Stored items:
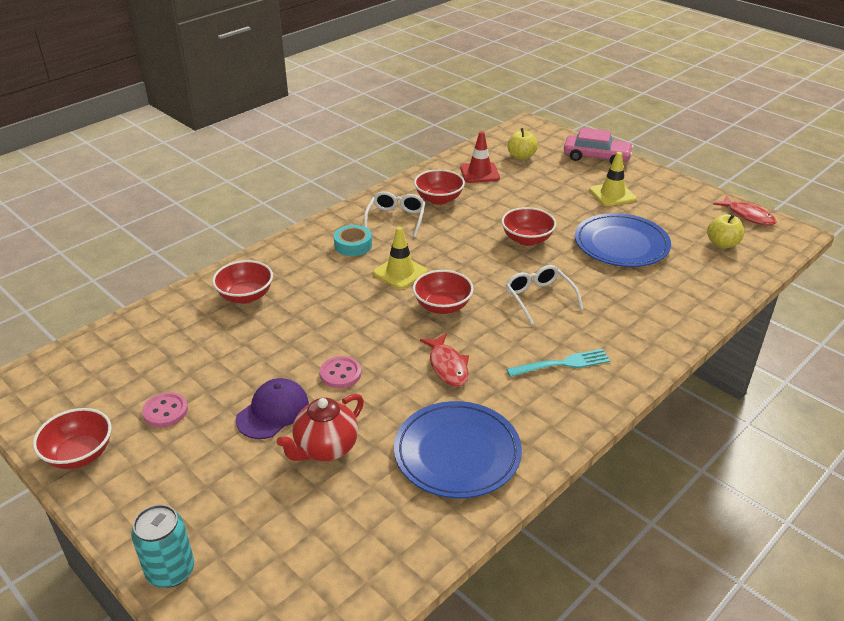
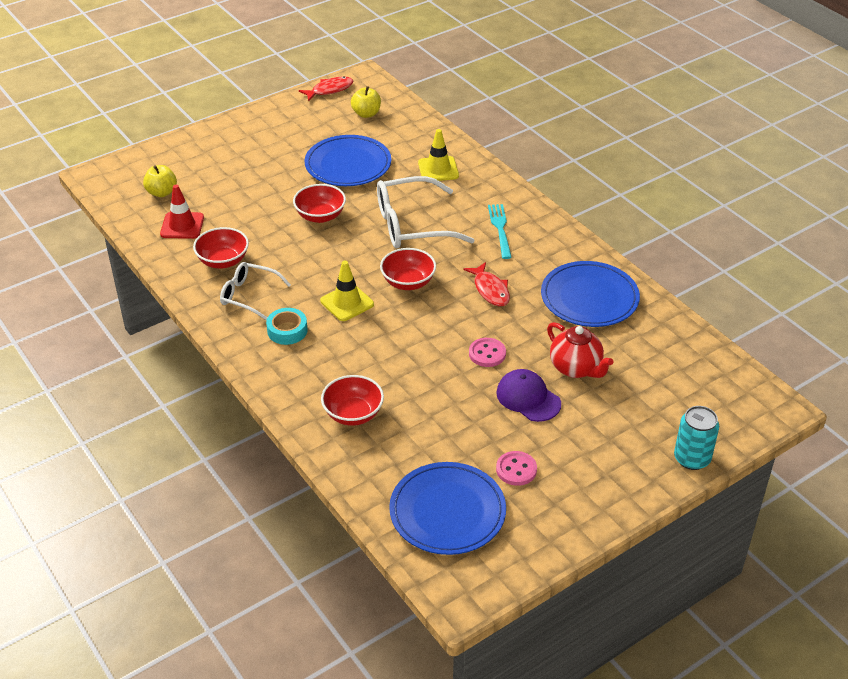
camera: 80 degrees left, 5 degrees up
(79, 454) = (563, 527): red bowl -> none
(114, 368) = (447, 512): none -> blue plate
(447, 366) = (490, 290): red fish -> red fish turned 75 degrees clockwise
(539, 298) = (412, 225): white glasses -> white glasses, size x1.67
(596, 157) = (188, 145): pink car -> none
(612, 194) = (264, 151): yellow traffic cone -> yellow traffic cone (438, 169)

◆ WHAT YOU HAVE TO DO
The answer must be every line of the records that contains the word "degrees".

◆ ANSWER TO THIS EXERCISE
camera: 80 degrees left, 5 degrees up
(447, 366) = (490, 290): red fish -> red fish turned 75 degrees clockwise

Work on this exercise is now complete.